WHAT IS EXPECTED
From the records below, print exactly the lines starting at the one containing "green apple: 2 -> 3" and ending at the one containing "yellow apple: 0 -> 2", ends included, and nothing else.

### EXTRACTED RECORDS

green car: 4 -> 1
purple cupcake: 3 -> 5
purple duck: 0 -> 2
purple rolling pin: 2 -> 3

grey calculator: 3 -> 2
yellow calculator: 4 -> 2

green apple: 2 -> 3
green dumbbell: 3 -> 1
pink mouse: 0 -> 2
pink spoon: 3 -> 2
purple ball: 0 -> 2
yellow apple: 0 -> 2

######
### EXTRACTED RECORDS

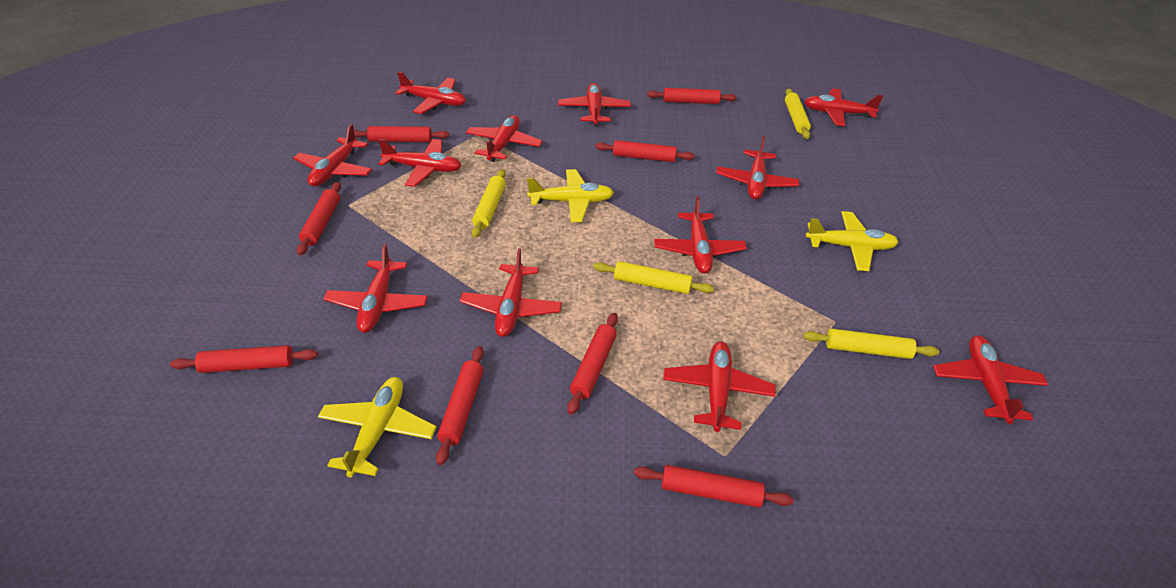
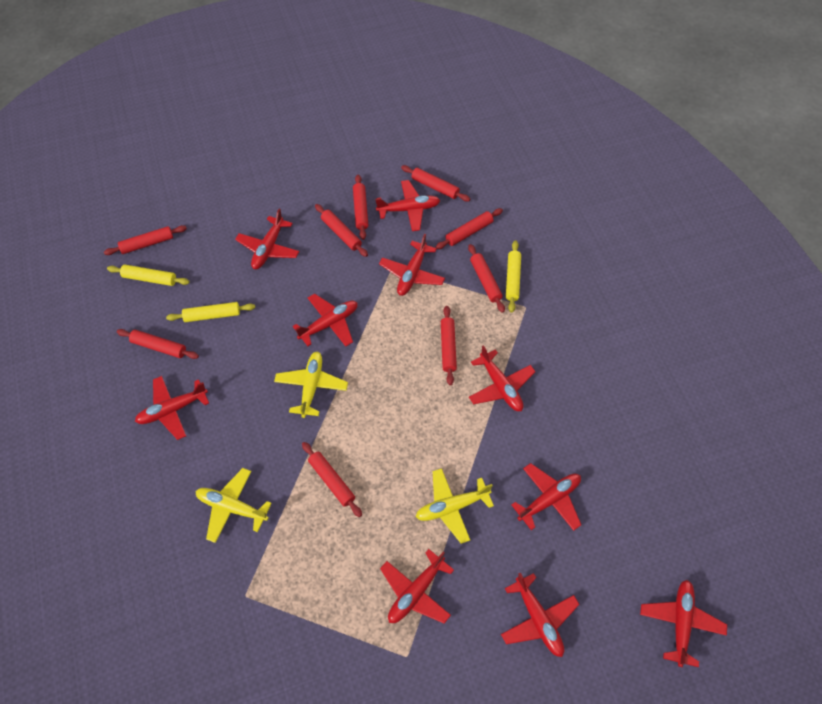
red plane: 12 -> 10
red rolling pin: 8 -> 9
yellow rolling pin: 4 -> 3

######

ANSWER FOR THIS EXERCISE
green apple: 2 -> 3
green dumbbell: 3 -> 1
pink mouse: 0 -> 2
pink spoon: 3 -> 2
purple ball: 0 -> 2
yellow apple: 0 -> 2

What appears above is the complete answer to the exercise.